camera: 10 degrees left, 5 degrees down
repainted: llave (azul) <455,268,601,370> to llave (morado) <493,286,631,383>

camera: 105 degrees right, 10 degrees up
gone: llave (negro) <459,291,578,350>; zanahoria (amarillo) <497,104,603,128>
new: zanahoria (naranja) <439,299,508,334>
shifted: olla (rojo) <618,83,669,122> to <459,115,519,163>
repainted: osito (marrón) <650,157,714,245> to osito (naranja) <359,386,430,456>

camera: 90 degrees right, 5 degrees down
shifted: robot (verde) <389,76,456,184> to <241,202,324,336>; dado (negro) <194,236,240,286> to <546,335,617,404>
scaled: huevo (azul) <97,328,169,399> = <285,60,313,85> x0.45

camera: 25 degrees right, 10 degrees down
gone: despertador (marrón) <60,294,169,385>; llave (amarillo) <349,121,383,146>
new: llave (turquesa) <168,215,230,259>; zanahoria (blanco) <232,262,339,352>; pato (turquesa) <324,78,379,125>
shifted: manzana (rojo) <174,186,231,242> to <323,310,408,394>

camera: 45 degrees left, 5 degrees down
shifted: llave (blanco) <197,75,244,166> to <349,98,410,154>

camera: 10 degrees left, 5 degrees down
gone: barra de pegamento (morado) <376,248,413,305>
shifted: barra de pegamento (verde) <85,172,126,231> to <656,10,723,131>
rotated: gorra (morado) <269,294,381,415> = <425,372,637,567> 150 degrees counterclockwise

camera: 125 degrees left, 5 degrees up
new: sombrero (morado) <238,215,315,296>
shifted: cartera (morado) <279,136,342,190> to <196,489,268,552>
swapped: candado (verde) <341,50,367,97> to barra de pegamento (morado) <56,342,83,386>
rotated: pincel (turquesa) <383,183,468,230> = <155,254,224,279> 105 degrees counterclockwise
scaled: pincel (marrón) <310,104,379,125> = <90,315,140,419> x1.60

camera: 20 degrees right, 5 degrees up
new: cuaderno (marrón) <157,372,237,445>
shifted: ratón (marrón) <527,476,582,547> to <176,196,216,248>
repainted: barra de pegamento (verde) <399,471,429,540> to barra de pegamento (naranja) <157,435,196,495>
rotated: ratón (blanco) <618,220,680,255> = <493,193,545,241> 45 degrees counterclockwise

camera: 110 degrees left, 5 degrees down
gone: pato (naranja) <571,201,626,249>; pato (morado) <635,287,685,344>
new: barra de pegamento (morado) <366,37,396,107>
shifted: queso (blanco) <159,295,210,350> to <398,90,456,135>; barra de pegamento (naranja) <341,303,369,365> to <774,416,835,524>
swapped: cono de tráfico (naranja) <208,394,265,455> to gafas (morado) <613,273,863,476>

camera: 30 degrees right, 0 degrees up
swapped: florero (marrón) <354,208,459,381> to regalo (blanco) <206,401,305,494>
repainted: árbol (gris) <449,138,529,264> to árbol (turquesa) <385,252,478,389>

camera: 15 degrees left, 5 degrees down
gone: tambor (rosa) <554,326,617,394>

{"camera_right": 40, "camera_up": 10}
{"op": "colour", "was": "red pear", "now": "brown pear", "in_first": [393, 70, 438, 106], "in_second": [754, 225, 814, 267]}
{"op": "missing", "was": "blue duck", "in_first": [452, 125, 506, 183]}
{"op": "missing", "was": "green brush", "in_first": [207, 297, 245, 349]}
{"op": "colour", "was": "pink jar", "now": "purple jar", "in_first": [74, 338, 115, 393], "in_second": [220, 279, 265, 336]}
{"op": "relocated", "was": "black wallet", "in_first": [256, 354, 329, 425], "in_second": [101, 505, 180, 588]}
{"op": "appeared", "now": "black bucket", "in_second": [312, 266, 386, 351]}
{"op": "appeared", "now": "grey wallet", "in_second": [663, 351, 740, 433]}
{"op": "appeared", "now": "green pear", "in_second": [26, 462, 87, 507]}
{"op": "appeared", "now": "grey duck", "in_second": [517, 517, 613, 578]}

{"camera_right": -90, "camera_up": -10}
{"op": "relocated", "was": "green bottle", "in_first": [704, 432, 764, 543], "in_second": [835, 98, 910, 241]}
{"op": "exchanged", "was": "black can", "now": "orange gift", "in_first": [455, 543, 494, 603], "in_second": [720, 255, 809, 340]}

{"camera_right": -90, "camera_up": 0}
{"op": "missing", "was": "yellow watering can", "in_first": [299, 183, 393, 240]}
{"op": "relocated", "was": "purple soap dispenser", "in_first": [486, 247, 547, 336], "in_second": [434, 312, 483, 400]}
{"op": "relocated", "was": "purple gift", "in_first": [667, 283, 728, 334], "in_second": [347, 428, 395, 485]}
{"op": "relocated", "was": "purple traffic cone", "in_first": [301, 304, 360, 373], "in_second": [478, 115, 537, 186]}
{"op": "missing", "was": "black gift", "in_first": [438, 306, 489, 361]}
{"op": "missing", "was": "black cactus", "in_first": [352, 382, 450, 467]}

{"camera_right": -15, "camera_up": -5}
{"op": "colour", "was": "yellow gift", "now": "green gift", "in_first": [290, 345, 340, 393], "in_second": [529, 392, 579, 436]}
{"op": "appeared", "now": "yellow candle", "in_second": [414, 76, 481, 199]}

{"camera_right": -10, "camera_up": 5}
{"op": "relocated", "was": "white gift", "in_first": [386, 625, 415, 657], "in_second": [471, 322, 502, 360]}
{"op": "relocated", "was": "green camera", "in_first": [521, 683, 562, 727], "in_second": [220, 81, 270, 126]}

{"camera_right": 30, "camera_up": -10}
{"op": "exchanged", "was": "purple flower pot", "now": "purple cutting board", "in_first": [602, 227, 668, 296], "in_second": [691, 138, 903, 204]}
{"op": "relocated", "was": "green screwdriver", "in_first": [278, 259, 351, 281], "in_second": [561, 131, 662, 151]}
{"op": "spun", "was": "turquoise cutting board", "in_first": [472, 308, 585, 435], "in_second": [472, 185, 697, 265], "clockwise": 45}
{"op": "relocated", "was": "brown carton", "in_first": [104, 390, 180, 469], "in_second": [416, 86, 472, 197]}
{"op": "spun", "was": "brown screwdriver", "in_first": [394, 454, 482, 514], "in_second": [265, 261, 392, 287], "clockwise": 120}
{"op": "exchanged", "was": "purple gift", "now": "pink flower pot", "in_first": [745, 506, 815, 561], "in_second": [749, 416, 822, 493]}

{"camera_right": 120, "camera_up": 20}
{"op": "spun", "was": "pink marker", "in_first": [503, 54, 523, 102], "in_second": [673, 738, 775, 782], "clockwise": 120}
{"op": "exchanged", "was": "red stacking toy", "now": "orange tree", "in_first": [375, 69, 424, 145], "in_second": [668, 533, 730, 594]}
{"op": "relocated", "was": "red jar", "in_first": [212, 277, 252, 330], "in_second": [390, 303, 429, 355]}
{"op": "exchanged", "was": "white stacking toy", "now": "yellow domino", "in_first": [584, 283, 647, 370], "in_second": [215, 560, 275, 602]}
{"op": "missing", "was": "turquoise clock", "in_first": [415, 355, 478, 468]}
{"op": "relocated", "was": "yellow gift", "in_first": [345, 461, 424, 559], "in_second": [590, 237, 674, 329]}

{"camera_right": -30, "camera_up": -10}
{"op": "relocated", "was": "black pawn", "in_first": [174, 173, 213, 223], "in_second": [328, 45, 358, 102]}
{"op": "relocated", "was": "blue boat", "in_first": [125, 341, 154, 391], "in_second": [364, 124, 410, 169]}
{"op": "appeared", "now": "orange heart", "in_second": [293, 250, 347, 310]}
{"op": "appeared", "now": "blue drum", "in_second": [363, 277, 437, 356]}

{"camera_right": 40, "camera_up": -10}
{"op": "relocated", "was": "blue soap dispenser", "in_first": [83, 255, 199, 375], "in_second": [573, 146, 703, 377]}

> [What you have to do] Output every record above exactly as it appears.

> [Exercise answer]
camera: 10 degrees left, 5 degrees down
repainted: llave (azul) <455,268,601,370> to llave (morado) <493,286,631,383>

camera: 105 degrees right, 10 degrees up
gone: llave (negro) <459,291,578,350>; zanahoria (amarillo) <497,104,603,128>
new: zanahoria (naranja) <439,299,508,334>
shifted: olla (rojo) <618,83,669,122> to <459,115,519,163>
repainted: osito (marrón) <650,157,714,245> to osito (naranja) <359,386,430,456>

camera: 90 degrees right, 5 degrees down
shifted: robot (verde) <389,76,456,184> to <241,202,324,336>; dado (negro) <194,236,240,286> to <546,335,617,404>
scaled: huevo (azul) <97,328,169,399> = <285,60,313,85> x0.45

camera: 25 degrees right, 10 degrees down
gone: despertador (marrón) <60,294,169,385>; llave (amarillo) <349,121,383,146>
new: llave (turquesa) <168,215,230,259>; zanahoria (blanco) <232,262,339,352>; pato (turquesa) <324,78,379,125>
shifted: manzana (rojo) <174,186,231,242> to <323,310,408,394>

camera: 45 degrees left, 5 degrees down
shifted: llave (blanco) <197,75,244,166> to <349,98,410,154>

camera: 10 degrees left, 5 degrees down
gone: barra de pegamento (morado) <376,248,413,305>
shifted: barra de pegamento (verde) <85,172,126,231> to <656,10,723,131>
rotated: gorra (morado) <269,294,381,415> = <425,372,637,567> 150 degrees counterclockwise

camera: 125 degrees left, 5 degrees up
new: sombrero (morado) <238,215,315,296>
shifted: cartera (morado) <279,136,342,190> to <196,489,268,552>
swapped: candado (verde) <341,50,367,97> to barra de pegamento (morado) <56,342,83,386>
rotated: pincel (turquesa) <383,183,468,230> = <155,254,224,279> 105 degrees counterclockwise
scaled: pincel (marrón) <310,104,379,125> = <90,315,140,419> x1.60

camera: 20 degrees right, 5 degrees up
new: cuaderno (marrón) <157,372,237,445>
shifted: ratón (marrón) <527,476,582,547> to <176,196,216,248>
repainted: barra de pegamento (verde) <399,471,429,540> to barra de pegamento (naranja) <157,435,196,495>
rotated: ratón (blanco) <618,220,680,255> = <493,193,545,241> 45 degrees counterclockwise

camera: 110 degrees left, 5 degrees down
gone: pato (naranja) <571,201,626,249>; pato (morado) <635,287,685,344>
new: barra de pegamento (morado) <366,37,396,107>
shifted: queso (blanco) <159,295,210,350> to <398,90,456,135>; barra de pegamento (naranja) <341,303,369,365> to <774,416,835,524>
swapped: cono de tráfico (naranja) <208,394,265,455> to gafas (morado) <613,273,863,476>

camera: 30 degrees right, 0 degrees up
swapped: florero (marrón) <354,208,459,381> to regalo (blanco) <206,401,305,494>
repainted: árbol (gris) <449,138,529,264> to árbol (turquesa) <385,252,478,389>

camera: 15 degrees left, 5 degrees down
gone: tambor (rosa) <554,326,617,394>

{"camera_right": 40, "camera_up": 10}
{"op": "colour", "was": "red pear", "now": "brown pear", "in_first": [393, 70, 438, 106], "in_second": [754, 225, 814, 267]}
{"op": "missing", "was": "blue duck", "in_first": [452, 125, 506, 183]}
{"op": "missing", "was": "green brush", "in_first": [207, 297, 245, 349]}
{"op": "colour", "was": "pink jar", "now": "purple jar", "in_first": [74, 338, 115, 393], "in_second": [220, 279, 265, 336]}
{"op": "relocated", "was": "black wallet", "in_first": [256, 354, 329, 425], "in_second": [101, 505, 180, 588]}
{"op": "appeared", "now": "black bucket", "in_second": [312, 266, 386, 351]}
{"op": "appeared", "now": "grey wallet", "in_second": [663, 351, 740, 433]}
{"op": "appeared", "now": "green pear", "in_second": [26, 462, 87, 507]}
{"op": "appeared", "now": "grey duck", "in_second": [517, 517, 613, 578]}

{"camera_right": -90, "camera_up": -10}
{"op": "relocated", "was": "green bottle", "in_first": [704, 432, 764, 543], "in_second": [835, 98, 910, 241]}
{"op": "exchanged", "was": "black can", "now": "orange gift", "in_first": [455, 543, 494, 603], "in_second": [720, 255, 809, 340]}

{"camera_right": -90, "camera_up": 0}
{"op": "missing", "was": "yellow watering can", "in_first": [299, 183, 393, 240]}
{"op": "relocated", "was": "purple soap dispenser", "in_first": [486, 247, 547, 336], "in_second": [434, 312, 483, 400]}
{"op": "relocated", "was": "purple gift", "in_first": [667, 283, 728, 334], "in_second": [347, 428, 395, 485]}
{"op": "relocated", "was": "purple traffic cone", "in_first": [301, 304, 360, 373], "in_second": [478, 115, 537, 186]}
{"op": "missing", "was": "black gift", "in_first": [438, 306, 489, 361]}
{"op": "missing", "was": "black cactus", "in_first": [352, 382, 450, 467]}

{"camera_right": -15, "camera_up": -5}
{"op": "colour", "was": "yellow gift", "now": "green gift", "in_first": [290, 345, 340, 393], "in_second": [529, 392, 579, 436]}
{"op": "appeared", "now": "yellow candle", "in_second": [414, 76, 481, 199]}

{"camera_right": -10, "camera_up": 5}
{"op": "relocated", "was": "white gift", "in_first": [386, 625, 415, 657], "in_second": [471, 322, 502, 360]}
{"op": "relocated", "was": "green camera", "in_first": [521, 683, 562, 727], "in_second": [220, 81, 270, 126]}

{"camera_right": 30, "camera_up": -10}
{"op": "exchanged", "was": "purple flower pot", "now": "purple cutting board", "in_first": [602, 227, 668, 296], "in_second": [691, 138, 903, 204]}
{"op": "relocated", "was": "green screwdriver", "in_first": [278, 259, 351, 281], "in_second": [561, 131, 662, 151]}
{"op": "spun", "was": "turquoise cutting board", "in_first": [472, 308, 585, 435], "in_second": [472, 185, 697, 265], "clockwise": 45}
{"op": "relocated", "was": "brown carton", "in_first": [104, 390, 180, 469], "in_second": [416, 86, 472, 197]}
{"op": "spun", "was": "brown screwdriver", "in_first": [394, 454, 482, 514], "in_second": [265, 261, 392, 287], "clockwise": 120}
{"op": "exchanged", "was": "purple gift", "now": "pink flower pot", "in_first": [745, 506, 815, 561], "in_second": [749, 416, 822, 493]}

{"camera_right": 120, "camera_up": 20}
{"op": "spun", "was": "pink marker", "in_first": [503, 54, 523, 102], "in_second": [673, 738, 775, 782], "clockwise": 120}
{"op": "exchanged", "was": "red stacking toy", "now": "orange tree", "in_first": [375, 69, 424, 145], "in_second": [668, 533, 730, 594]}
{"op": "relocated", "was": "red jar", "in_first": [212, 277, 252, 330], "in_second": [390, 303, 429, 355]}
{"op": "exchanged", "was": "white stacking toy", "now": "yellow domino", "in_first": [584, 283, 647, 370], "in_second": [215, 560, 275, 602]}
{"op": "missing", "was": "turquoise clock", "in_first": [415, 355, 478, 468]}
{"op": "relocated", "was": "yellow gift", "in_first": [345, 461, 424, 559], "in_second": [590, 237, 674, 329]}

{"camera_right": -30, "camera_up": -10}
{"op": "relocated", "was": "black pawn", "in_first": [174, 173, 213, 223], "in_second": [328, 45, 358, 102]}
{"op": "relocated", "was": "blue boat", "in_first": [125, 341, 154, 391], "in_second": [364, 124, 410, 169]}
{"op": "appeared", "now": "orange heart", "in_second": [293, 250, 347, 310]}
{"op": "appeared", "now": "blue drum", "in_second": [363, 277, 437, 356]}

{"camera_right": 40, "camera_up": -10}
{"op": "relocated", "was": "blue soap dispenser", "in_first": [83, 255, 199, 375], "in_second": [573, 146, 703, 377]}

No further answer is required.